-- Supplied material --
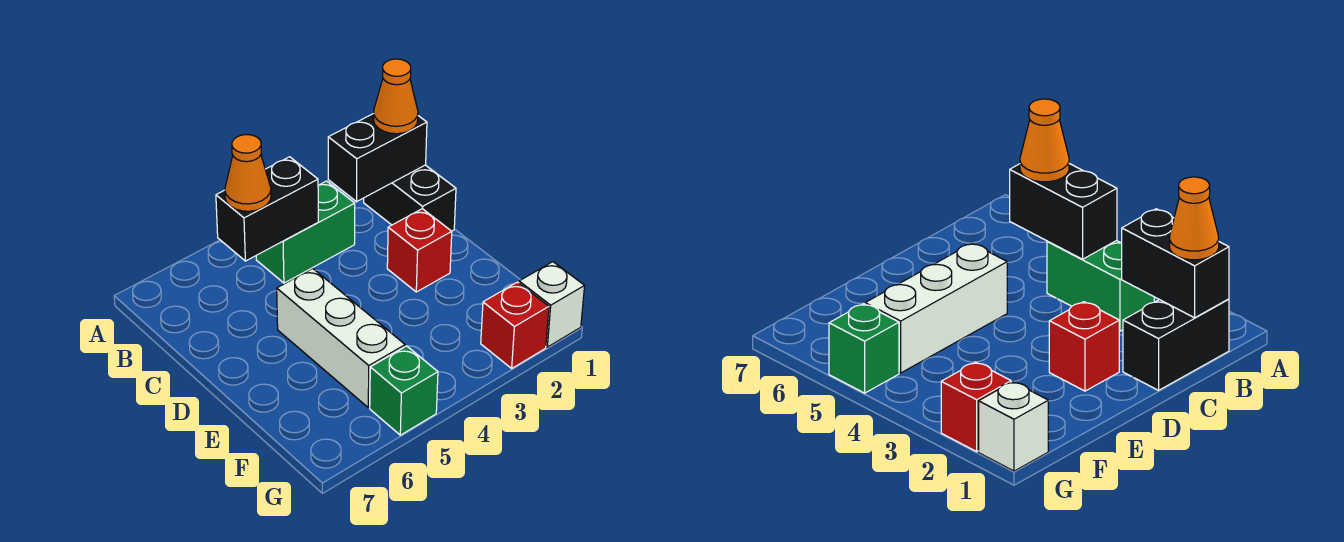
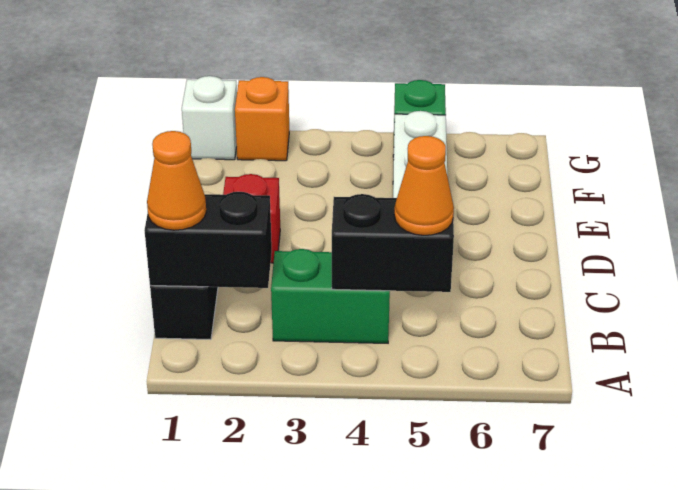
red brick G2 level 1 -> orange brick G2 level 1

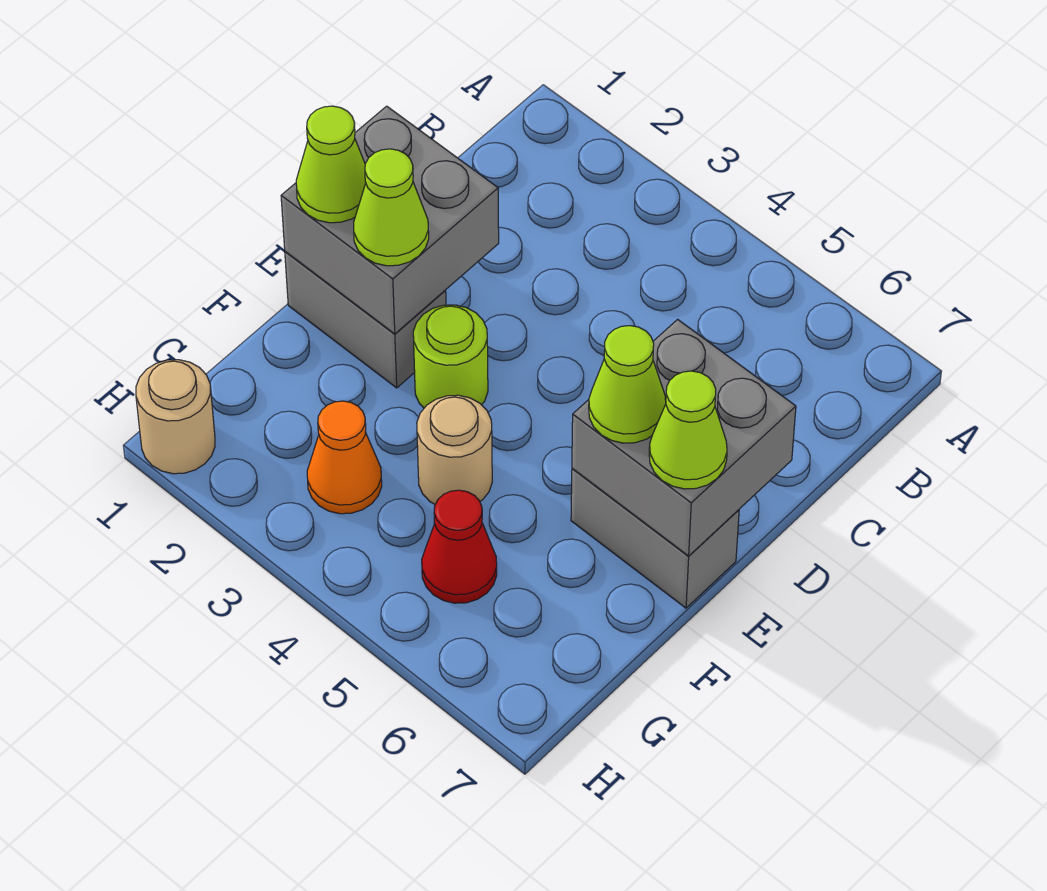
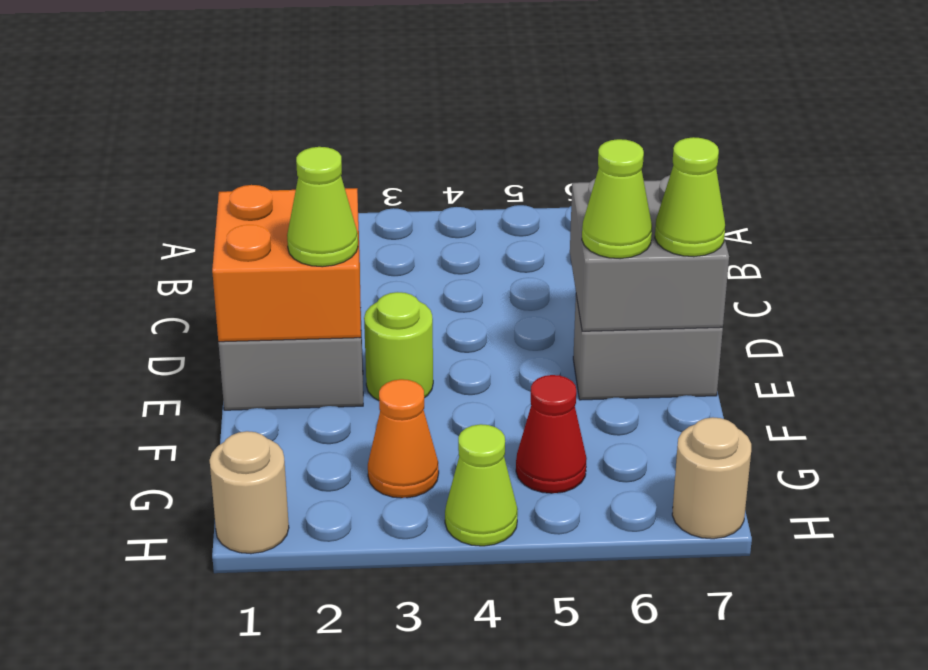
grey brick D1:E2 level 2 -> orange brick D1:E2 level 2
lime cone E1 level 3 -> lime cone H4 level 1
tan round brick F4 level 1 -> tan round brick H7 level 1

-- Work to be completed --
Leave out every line before the one containing "lime cone E1 level 3 -> lime cone H4 level 1"; set down that line and all remaining lines of the material exactly.

-- Completed task --
lime cone E1 level 3 -> lime cone H4 level 1
tan round brick F4 level 1 -> tan round brick H7 level 1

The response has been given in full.